#### Exercise directions:
How many lines in the data that follows contain the word "puchar"? Only that number is needed.

#### Information given:
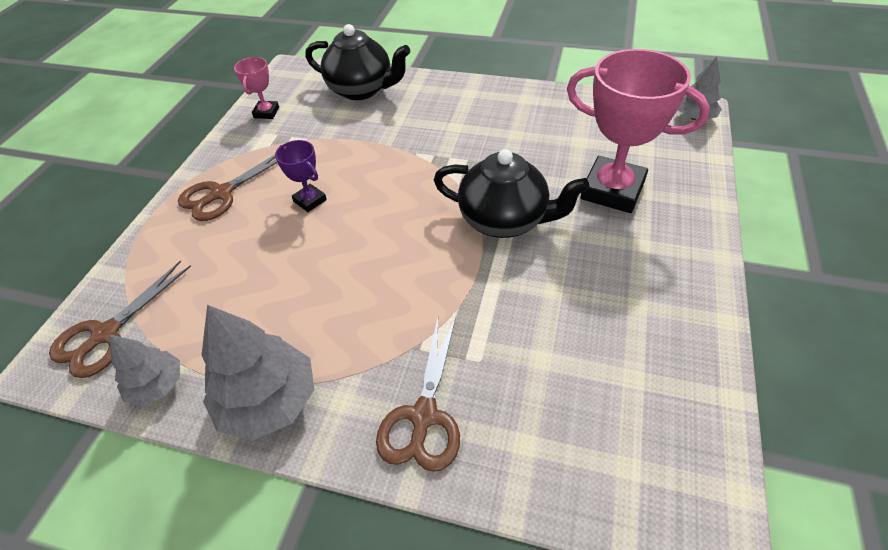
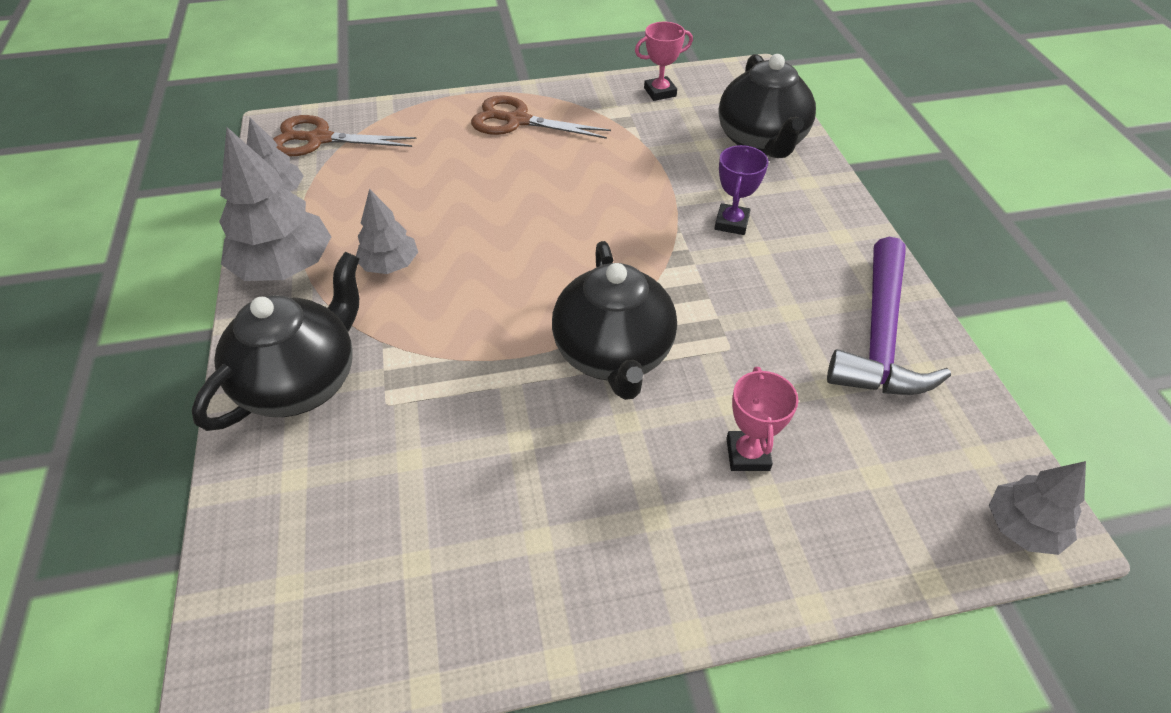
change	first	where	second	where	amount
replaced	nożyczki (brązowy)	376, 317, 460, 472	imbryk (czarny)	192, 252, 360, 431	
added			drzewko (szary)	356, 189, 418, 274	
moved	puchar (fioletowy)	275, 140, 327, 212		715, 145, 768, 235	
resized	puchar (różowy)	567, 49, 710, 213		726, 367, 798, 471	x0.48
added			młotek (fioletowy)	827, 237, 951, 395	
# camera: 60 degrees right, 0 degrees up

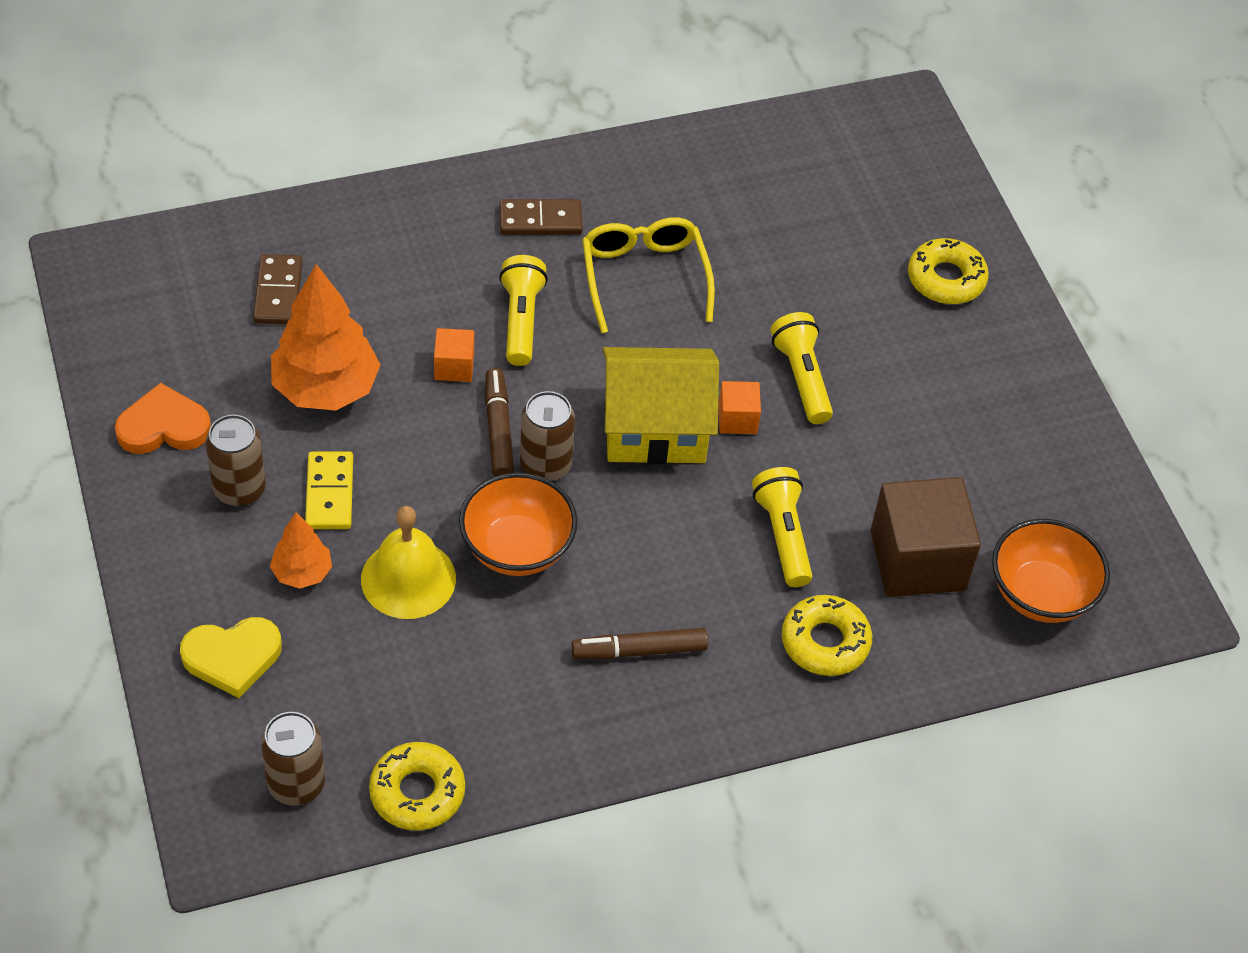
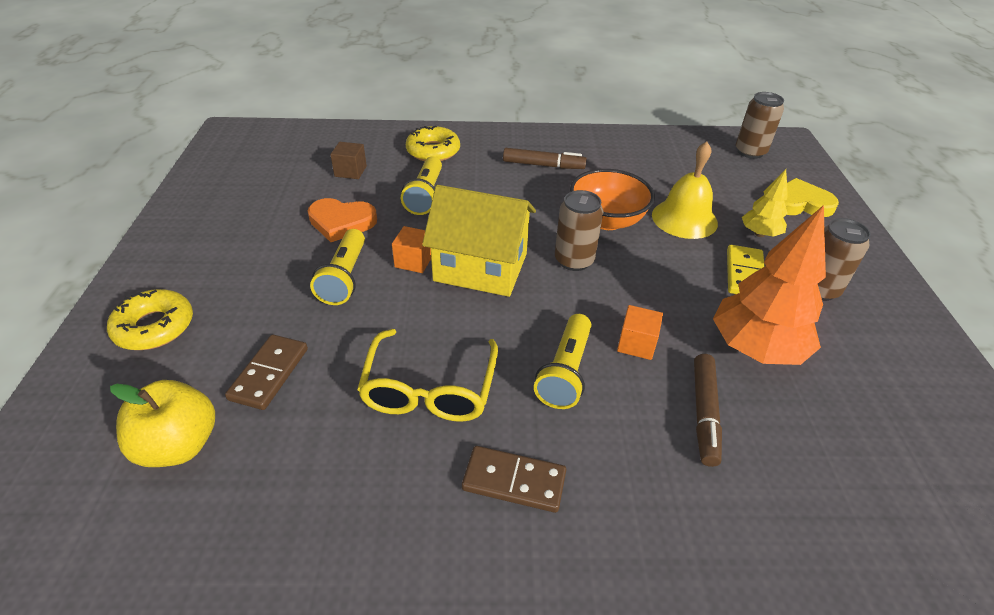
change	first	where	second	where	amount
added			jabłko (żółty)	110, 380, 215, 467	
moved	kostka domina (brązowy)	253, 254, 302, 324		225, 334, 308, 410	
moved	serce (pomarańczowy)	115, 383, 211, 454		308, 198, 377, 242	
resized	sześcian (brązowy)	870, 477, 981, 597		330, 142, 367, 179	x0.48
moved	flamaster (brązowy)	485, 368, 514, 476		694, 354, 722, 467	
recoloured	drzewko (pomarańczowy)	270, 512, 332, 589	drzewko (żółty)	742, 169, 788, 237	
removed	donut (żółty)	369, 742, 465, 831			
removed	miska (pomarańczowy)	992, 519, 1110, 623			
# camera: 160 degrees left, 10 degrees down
--
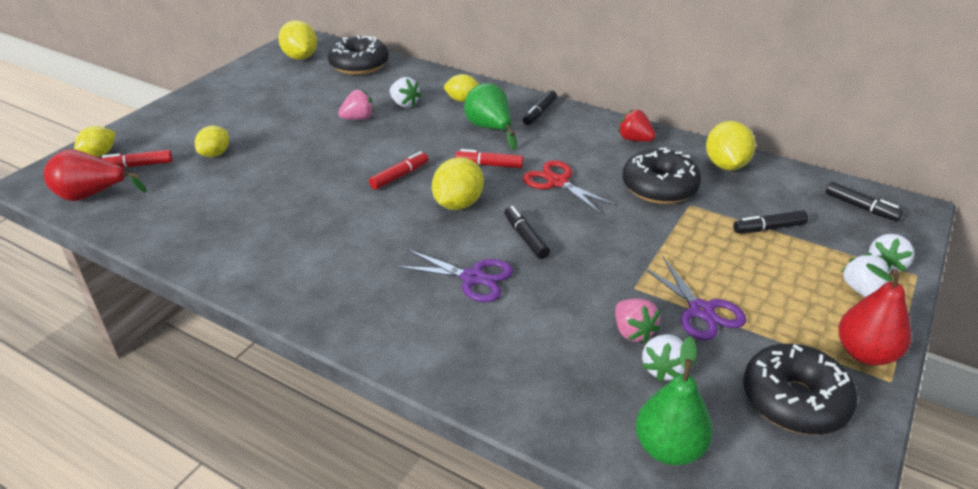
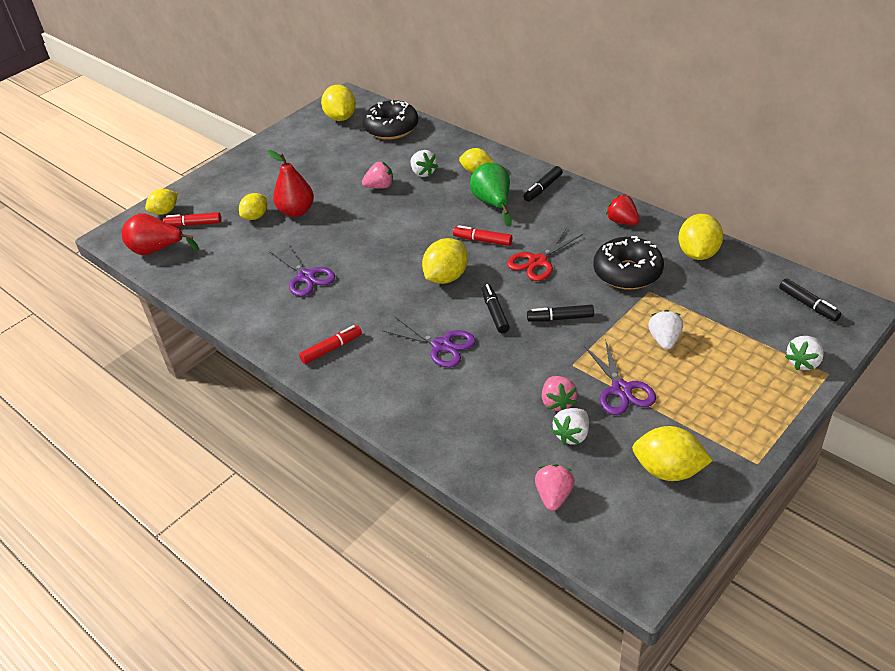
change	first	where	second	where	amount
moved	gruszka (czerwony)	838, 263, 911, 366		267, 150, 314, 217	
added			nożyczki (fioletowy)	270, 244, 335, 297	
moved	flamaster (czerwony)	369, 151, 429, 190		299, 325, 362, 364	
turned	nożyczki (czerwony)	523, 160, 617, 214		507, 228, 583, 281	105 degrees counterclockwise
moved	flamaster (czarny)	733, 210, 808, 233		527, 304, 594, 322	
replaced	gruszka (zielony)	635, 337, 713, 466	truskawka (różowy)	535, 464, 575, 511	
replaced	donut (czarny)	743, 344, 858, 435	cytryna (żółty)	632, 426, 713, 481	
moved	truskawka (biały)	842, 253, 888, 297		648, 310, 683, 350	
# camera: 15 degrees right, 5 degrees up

#### Task solution:
2